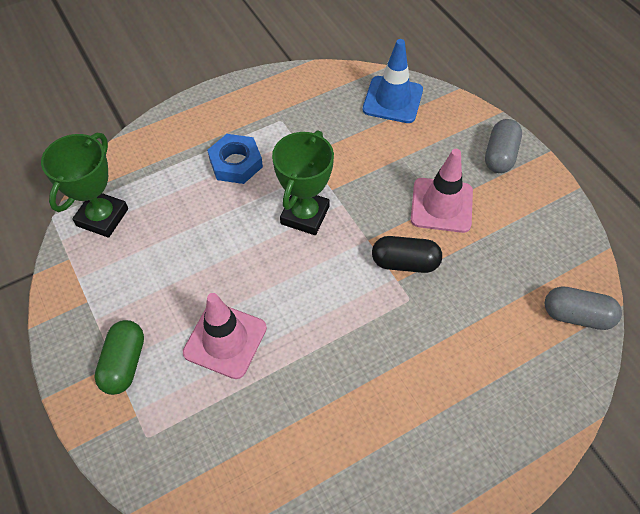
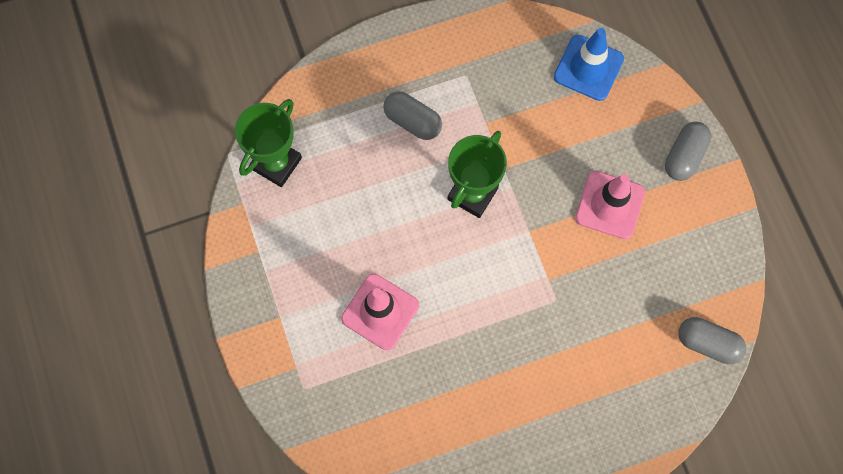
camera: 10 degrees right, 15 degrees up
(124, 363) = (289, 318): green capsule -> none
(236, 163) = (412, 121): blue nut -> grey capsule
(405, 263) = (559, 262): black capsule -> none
--
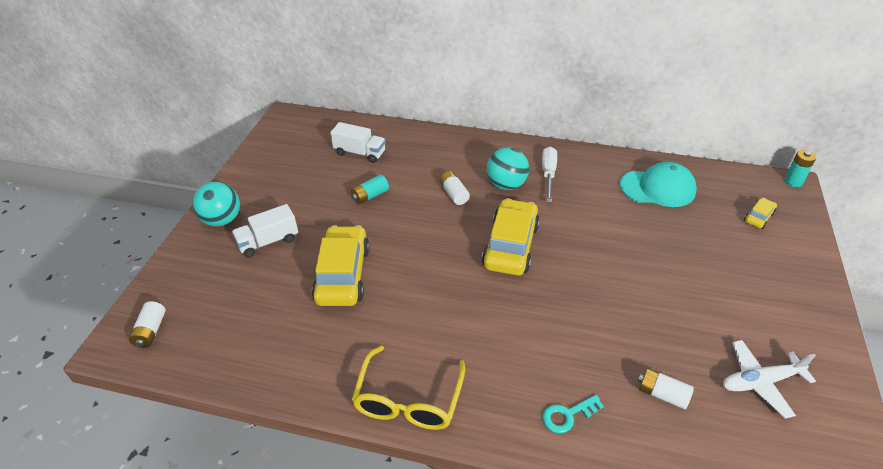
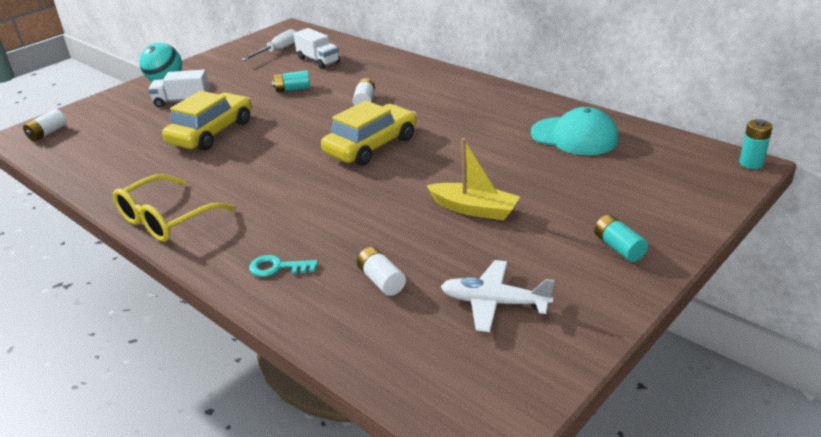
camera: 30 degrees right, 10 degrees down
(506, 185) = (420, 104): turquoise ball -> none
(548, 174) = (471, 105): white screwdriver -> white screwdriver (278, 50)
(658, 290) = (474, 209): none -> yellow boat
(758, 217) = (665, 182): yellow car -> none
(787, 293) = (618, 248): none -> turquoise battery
--
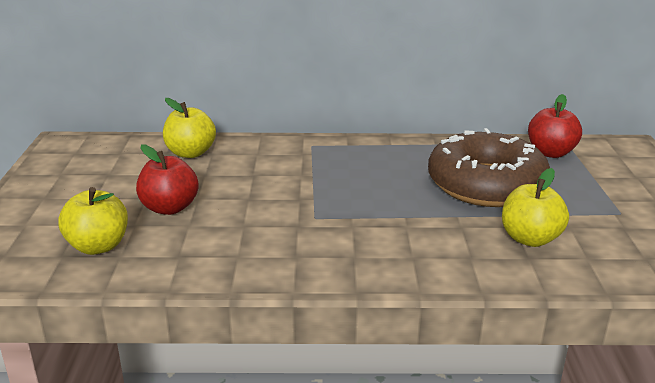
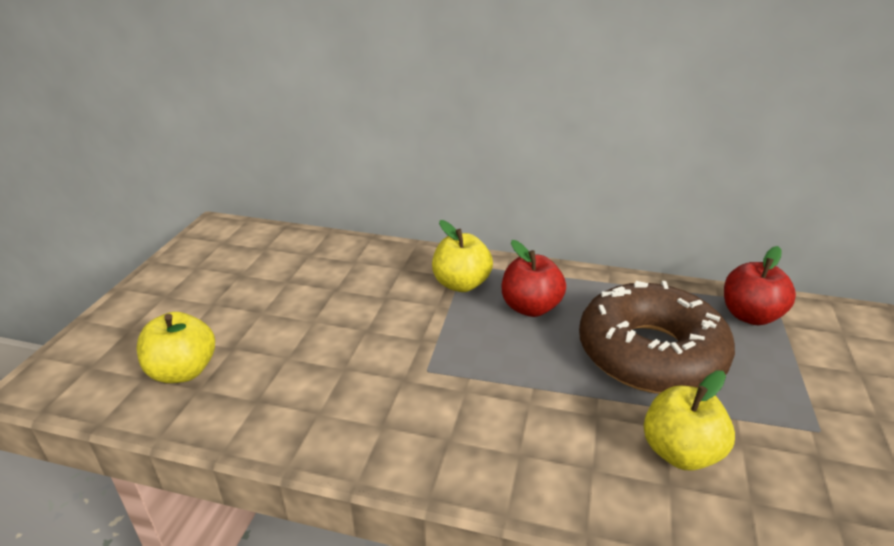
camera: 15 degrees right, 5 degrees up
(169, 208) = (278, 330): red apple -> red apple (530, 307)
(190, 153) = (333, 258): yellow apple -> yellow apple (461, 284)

> _WORK TO BE COMPLETED_: Lines with "degrees" in them are what the answer must contain; copy each from the records above.

> _RESULT_:
camera: 10 degrees right, 15 degrees up
camera: 30 degrees right, 10 degrees down
camera: 15 degrees right, 5 degrees up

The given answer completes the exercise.